(Task instructions) What is wanted is the full listing, word for word, without its pictures.

(Raw data)
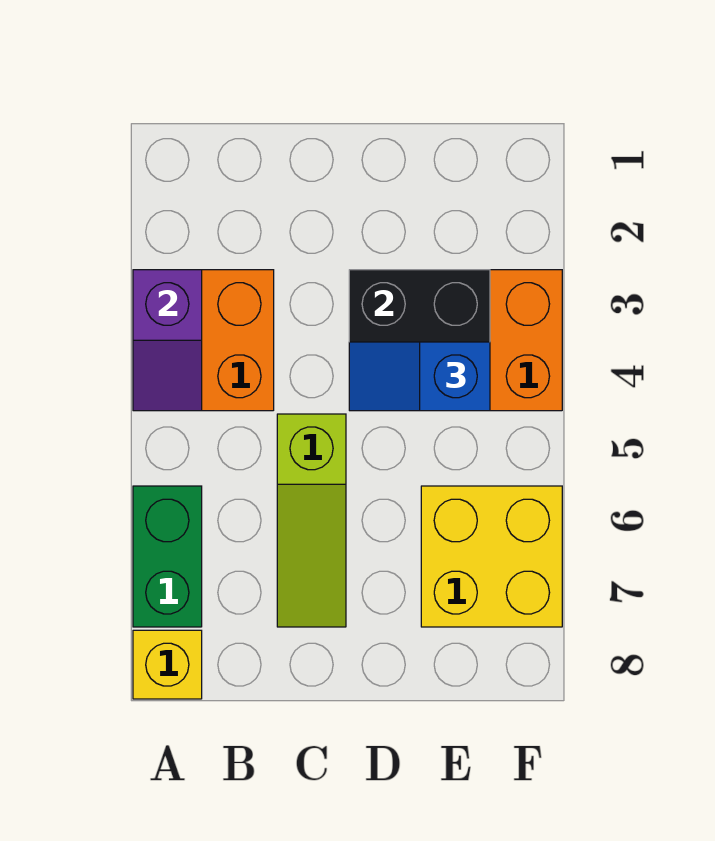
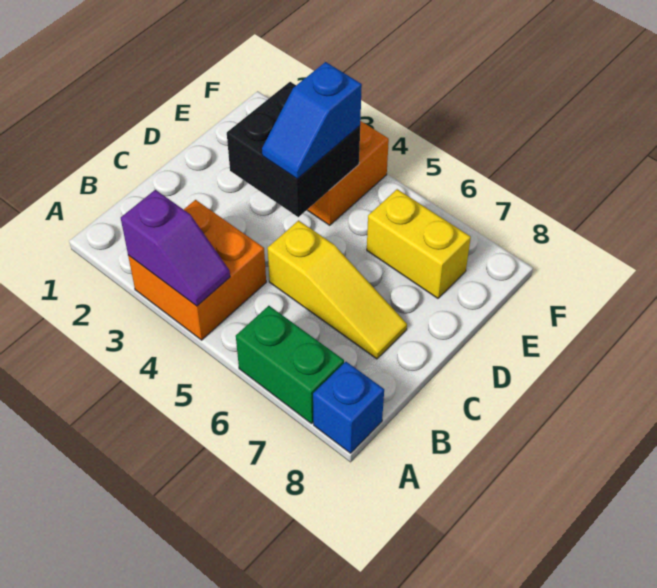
yellow brick A8 level 1 -> blue brick A8 level 1
lime slope C5:C7 level 1 top 5 -> yellow slope C5:C7 level 1 top 5
yellow brick E6:F7 level 1 -> yellow brick E6:E7 level 1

(Result)
yellow brick A8 level 1 -> blue brick A8 level 1
lime slope C5:C7 level 1 top 5 -> yellow slope C5:C7 level 1 top 5
yellow brick E6:F7 level 1 -> yellow brick E6:E7 level 1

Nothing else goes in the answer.